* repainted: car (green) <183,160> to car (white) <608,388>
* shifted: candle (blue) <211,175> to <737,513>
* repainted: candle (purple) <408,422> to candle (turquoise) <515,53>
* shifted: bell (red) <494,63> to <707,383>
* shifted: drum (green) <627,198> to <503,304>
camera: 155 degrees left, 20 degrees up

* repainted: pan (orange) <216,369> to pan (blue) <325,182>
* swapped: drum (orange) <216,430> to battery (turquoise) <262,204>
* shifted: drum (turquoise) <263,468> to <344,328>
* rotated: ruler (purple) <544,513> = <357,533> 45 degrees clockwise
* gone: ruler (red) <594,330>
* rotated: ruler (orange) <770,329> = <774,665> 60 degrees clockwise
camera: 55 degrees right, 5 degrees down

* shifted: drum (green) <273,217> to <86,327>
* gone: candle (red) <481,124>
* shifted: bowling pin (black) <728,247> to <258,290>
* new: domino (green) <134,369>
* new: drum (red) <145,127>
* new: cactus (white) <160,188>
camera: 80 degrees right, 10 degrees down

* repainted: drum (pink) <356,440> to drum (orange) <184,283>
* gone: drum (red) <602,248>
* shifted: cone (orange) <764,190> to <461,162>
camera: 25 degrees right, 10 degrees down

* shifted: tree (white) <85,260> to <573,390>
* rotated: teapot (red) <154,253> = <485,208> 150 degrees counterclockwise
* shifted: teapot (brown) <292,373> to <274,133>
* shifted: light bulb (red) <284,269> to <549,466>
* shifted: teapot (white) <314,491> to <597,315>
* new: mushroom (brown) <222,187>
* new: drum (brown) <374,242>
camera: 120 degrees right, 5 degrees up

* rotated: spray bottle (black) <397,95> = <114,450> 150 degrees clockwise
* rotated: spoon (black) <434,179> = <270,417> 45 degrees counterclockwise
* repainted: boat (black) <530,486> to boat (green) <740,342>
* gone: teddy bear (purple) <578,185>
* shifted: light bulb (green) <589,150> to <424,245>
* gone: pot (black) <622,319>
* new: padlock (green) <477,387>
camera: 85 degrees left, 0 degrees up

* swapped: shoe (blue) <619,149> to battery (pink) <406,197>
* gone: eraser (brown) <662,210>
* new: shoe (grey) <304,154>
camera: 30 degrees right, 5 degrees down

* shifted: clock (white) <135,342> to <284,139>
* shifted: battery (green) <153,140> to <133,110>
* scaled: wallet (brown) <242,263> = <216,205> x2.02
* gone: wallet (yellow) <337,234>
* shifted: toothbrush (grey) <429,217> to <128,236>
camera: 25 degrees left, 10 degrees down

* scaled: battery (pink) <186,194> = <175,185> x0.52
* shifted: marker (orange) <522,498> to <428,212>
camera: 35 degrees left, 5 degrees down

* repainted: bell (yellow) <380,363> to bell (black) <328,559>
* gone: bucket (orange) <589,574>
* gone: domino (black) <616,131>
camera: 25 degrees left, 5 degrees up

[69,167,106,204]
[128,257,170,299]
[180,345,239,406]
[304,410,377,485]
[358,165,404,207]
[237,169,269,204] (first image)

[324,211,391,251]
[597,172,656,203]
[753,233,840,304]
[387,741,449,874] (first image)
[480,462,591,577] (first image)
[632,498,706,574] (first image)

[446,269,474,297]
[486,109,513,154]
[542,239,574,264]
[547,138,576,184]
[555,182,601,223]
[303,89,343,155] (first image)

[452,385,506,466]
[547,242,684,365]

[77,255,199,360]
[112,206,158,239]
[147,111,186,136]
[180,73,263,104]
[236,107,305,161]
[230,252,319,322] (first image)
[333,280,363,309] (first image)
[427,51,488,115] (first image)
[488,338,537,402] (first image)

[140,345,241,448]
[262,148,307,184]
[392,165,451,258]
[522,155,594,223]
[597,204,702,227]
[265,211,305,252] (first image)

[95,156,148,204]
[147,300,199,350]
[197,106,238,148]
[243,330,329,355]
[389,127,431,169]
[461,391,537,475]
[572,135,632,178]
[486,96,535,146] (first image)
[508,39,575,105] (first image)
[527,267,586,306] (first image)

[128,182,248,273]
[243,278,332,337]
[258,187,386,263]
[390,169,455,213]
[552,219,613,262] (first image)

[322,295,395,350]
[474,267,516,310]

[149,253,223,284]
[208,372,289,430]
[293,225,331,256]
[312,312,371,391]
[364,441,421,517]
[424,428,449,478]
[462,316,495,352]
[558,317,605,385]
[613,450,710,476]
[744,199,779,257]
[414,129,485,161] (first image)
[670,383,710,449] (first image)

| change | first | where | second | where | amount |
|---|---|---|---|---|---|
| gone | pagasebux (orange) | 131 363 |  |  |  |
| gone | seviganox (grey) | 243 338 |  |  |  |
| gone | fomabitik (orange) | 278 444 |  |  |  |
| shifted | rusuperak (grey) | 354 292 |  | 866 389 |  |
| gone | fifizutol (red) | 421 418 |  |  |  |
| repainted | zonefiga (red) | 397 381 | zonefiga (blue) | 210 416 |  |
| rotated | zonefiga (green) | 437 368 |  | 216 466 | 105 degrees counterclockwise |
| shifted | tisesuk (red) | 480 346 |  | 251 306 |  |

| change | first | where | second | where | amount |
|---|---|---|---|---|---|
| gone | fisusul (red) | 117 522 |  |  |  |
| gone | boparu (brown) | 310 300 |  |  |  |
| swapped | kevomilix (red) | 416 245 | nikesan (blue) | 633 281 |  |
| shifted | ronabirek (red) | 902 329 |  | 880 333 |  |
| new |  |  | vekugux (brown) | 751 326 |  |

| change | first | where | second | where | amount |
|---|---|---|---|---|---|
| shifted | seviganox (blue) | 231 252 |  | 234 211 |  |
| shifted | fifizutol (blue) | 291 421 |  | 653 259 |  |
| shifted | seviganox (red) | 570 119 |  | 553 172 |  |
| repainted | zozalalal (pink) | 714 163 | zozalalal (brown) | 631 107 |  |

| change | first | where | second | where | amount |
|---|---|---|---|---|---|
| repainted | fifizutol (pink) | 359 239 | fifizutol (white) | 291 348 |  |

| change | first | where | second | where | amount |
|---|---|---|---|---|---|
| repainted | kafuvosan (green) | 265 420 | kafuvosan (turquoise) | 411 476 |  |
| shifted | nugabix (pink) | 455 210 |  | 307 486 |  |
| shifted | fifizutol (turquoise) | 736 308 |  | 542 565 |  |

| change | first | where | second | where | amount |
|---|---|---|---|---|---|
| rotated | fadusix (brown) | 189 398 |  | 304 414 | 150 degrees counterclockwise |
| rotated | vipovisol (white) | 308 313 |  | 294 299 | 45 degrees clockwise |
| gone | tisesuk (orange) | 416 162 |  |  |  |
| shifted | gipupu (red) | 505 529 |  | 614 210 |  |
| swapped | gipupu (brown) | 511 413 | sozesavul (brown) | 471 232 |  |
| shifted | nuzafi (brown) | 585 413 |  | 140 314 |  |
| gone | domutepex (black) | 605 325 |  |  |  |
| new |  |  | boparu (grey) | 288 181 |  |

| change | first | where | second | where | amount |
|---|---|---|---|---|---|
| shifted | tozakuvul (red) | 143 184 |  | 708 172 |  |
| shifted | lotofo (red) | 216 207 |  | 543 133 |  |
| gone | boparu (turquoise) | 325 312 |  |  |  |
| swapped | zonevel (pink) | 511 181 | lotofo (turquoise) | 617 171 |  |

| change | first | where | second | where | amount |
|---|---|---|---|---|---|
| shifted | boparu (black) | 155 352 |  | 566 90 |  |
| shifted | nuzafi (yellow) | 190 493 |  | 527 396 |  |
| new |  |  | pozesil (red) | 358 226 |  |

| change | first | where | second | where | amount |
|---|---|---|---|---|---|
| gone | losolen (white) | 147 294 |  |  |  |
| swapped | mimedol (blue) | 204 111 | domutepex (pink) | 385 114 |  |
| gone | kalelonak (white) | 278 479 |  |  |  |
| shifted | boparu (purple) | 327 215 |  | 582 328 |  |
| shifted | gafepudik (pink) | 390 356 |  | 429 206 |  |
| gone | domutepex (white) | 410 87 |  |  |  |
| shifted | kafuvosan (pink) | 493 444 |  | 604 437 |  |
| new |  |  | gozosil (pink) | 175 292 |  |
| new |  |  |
# # # # # # #
WHAT THE TASK ASKS: Output only an exact transcription of the lines above from the one with "gone | seviganox" up to and including the one with "105 degrees counterclockwise |".

RESULT OF THIS EXERCISE:
| gone | seviganox (grey) | 243 338 |  |  |  |
| gone | fomabitik (orange) | 278 444 |  |  |  |
| shifted | rusuperak (grey) | 354 292 |  | 866 389 |  |
| gone | fifizutol (red) | 421 418 |  |  |  |
| repainted | zonefiga (red) | 397 381 | zonefiga (blue) | 210 416 |  |
| rotated | zonefiga (green) | 437 368 |  | 216 466 | 105 degrees counterclockwise |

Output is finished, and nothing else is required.